▶ What needs to be done
Which lines of the records below contain the word "candle"? Show each one.

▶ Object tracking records
----------

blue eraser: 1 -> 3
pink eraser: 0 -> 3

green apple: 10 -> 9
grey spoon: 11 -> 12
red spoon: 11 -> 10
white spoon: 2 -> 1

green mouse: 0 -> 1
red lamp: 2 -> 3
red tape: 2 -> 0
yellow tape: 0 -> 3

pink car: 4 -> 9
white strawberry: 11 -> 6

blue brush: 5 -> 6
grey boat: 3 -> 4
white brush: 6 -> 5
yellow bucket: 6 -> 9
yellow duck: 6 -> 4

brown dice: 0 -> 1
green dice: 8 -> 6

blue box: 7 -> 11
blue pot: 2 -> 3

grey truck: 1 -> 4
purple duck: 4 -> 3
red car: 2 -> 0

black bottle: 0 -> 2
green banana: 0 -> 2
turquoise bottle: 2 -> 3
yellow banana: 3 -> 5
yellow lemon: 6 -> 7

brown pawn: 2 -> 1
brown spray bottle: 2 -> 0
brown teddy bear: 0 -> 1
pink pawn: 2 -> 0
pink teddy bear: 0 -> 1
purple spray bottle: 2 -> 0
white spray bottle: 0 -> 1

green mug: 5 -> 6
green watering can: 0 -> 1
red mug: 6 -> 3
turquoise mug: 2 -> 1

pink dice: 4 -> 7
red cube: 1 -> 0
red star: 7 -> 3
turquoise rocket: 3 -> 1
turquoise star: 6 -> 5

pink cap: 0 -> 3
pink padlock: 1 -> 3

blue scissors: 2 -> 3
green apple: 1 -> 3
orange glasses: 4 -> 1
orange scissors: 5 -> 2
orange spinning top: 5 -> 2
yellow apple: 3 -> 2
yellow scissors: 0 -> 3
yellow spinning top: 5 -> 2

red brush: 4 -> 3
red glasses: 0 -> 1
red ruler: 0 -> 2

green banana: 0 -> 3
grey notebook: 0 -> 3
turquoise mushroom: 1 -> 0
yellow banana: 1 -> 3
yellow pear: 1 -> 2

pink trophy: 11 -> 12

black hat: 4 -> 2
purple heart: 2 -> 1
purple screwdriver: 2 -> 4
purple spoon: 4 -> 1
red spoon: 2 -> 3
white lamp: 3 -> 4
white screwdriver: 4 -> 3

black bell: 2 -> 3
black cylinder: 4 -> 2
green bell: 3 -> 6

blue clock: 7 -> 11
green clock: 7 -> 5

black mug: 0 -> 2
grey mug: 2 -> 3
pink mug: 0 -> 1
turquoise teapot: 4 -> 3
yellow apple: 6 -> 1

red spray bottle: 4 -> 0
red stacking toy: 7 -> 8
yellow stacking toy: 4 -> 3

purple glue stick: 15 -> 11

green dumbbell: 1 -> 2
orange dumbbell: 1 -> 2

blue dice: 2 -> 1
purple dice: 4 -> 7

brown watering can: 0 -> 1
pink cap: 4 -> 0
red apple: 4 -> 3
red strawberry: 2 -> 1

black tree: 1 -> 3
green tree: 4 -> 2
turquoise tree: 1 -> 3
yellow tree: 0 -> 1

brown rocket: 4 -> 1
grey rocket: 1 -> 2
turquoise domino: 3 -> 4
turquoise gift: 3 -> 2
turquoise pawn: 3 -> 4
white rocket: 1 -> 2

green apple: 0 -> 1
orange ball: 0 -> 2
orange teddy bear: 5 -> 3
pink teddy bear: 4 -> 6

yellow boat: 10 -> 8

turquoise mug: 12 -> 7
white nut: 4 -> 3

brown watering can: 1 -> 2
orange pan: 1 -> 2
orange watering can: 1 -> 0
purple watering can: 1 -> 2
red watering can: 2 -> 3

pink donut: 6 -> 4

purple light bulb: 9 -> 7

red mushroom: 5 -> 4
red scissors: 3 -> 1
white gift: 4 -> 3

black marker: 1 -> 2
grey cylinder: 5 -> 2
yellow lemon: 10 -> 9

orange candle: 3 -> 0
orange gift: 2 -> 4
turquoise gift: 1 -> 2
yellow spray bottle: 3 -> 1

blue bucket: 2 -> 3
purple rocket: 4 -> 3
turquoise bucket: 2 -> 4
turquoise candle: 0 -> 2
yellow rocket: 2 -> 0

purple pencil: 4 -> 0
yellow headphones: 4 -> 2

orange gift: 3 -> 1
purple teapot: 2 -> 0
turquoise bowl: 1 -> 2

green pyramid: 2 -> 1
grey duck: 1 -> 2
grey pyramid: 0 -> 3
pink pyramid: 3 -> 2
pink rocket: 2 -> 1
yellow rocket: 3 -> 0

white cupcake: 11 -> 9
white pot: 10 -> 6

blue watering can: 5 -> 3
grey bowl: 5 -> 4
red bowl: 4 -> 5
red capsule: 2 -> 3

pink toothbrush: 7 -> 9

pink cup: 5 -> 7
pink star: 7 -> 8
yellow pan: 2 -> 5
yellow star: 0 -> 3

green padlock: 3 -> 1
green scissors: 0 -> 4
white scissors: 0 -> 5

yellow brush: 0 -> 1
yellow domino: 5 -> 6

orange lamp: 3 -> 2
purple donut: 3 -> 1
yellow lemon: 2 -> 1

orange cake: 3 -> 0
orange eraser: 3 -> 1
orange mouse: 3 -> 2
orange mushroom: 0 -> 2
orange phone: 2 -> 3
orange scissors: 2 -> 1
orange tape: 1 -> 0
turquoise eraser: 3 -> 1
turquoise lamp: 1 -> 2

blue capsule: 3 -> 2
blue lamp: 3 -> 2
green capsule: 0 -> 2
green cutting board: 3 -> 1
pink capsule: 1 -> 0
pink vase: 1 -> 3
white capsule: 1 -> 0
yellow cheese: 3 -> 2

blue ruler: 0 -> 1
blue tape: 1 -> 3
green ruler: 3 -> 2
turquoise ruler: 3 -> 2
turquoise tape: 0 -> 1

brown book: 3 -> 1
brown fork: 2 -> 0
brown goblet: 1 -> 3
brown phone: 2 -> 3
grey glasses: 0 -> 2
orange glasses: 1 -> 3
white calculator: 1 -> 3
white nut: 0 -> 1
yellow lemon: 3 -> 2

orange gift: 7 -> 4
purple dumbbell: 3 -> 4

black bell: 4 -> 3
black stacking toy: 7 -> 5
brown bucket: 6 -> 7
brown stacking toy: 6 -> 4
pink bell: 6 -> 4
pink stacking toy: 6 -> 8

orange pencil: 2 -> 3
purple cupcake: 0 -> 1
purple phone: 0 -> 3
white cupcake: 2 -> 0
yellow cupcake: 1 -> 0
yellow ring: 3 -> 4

----------

▶ Solution to this task
orange candle: 3 -> 0
turquoise candle: 0 -> 2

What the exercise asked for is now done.